Please copy each line of the records below that holds the word "none".

| Extracted data |
════

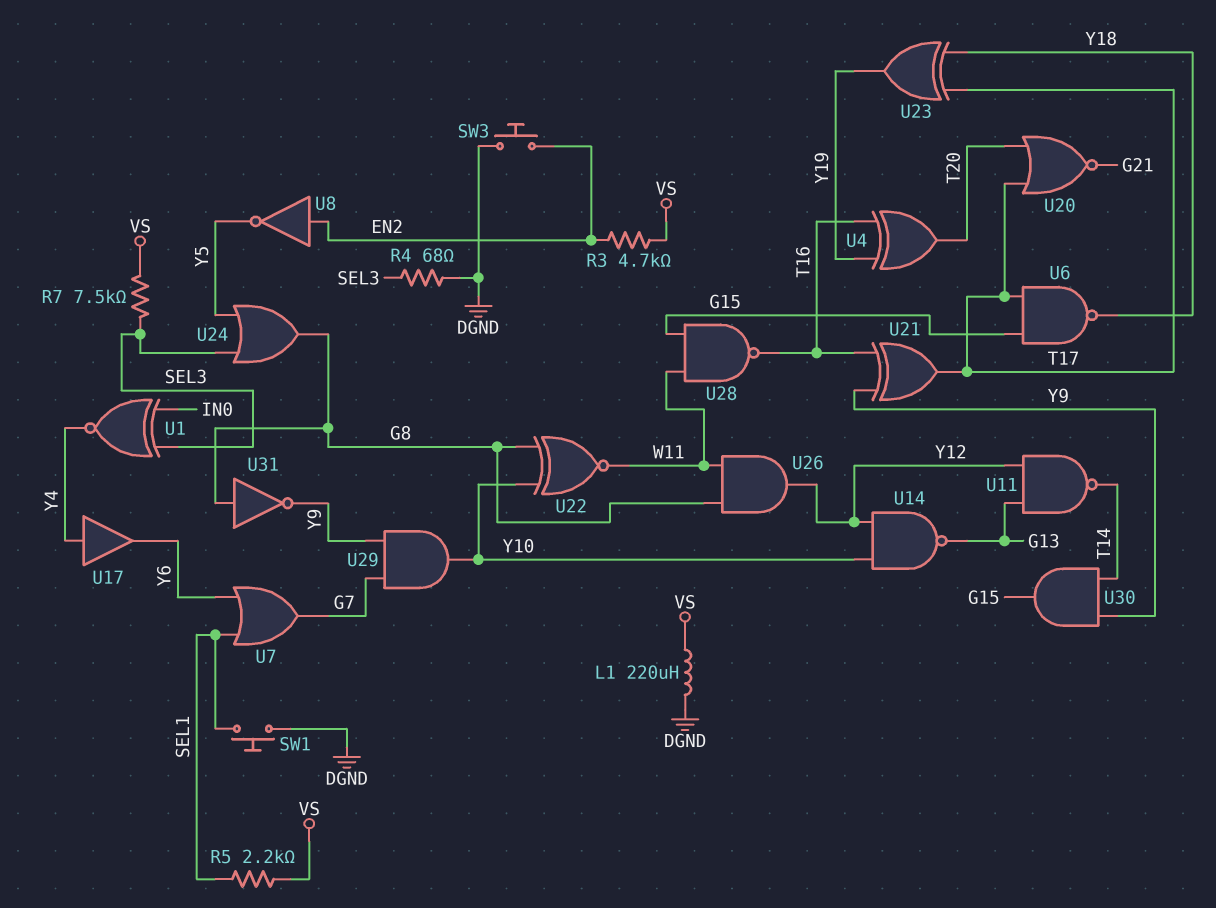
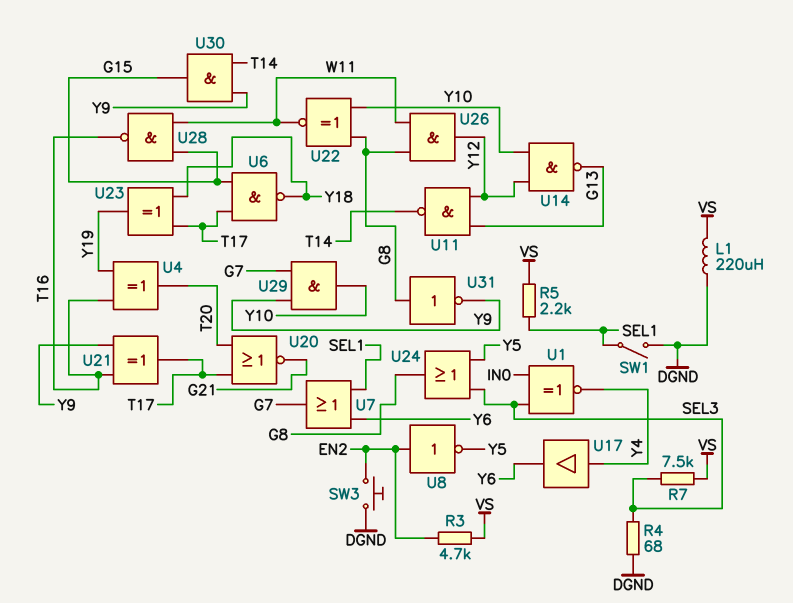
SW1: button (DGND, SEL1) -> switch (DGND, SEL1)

════

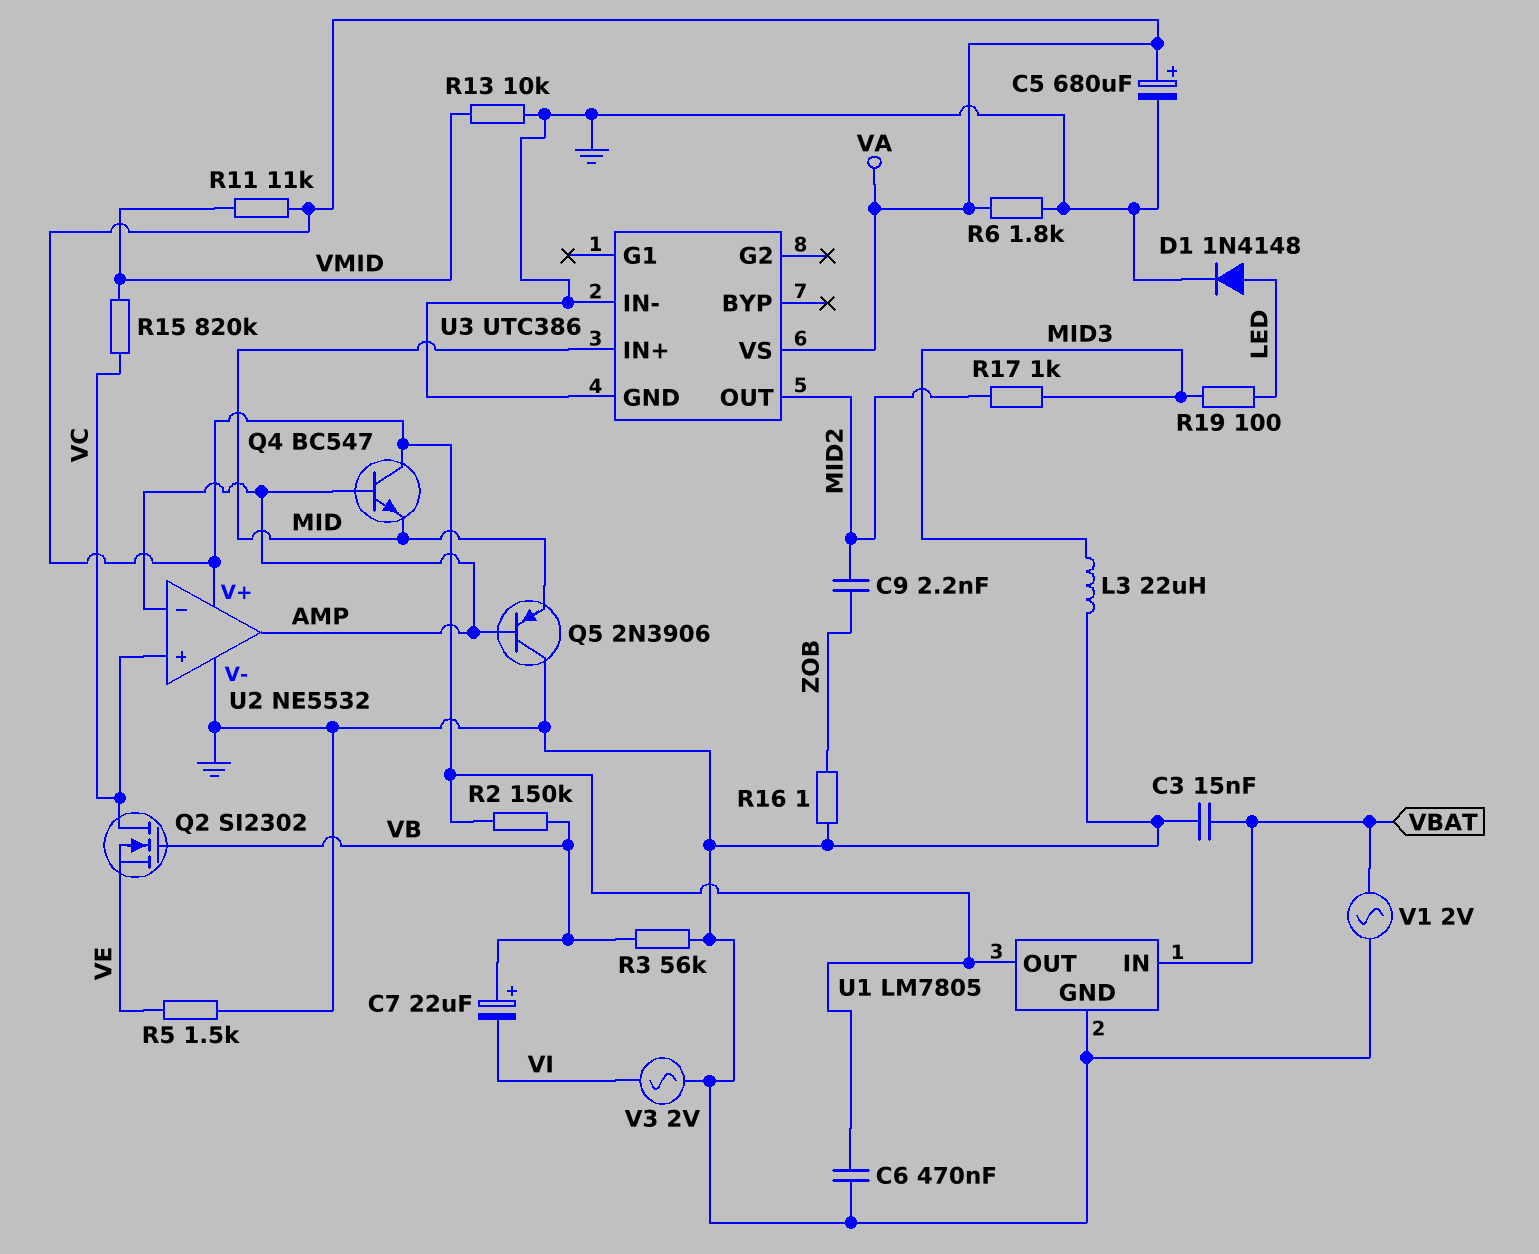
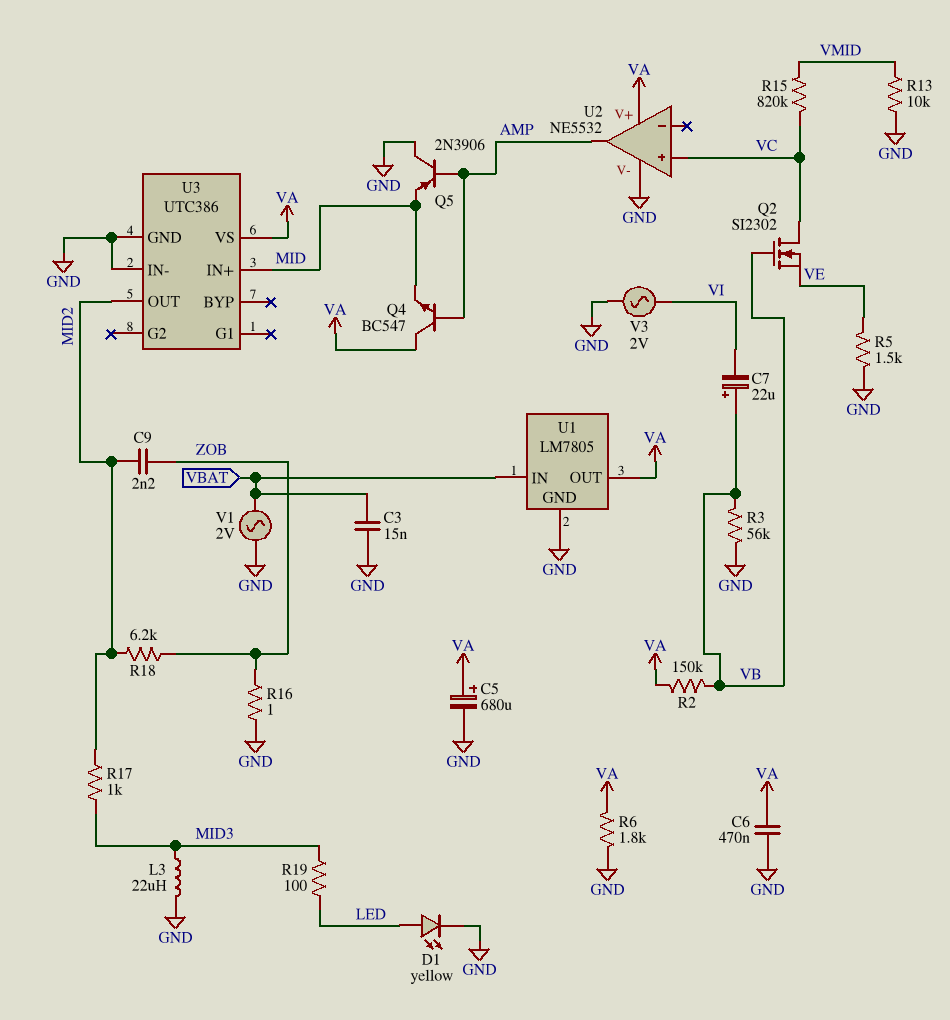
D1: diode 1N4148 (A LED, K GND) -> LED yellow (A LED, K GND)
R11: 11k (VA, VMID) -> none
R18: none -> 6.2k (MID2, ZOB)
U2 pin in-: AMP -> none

════

| Exercise result |
R11: 11k (VA, VMID) -> none
R18: none -> 6.2k (MID2, ZOB)
U2 pin in-: AMP -> none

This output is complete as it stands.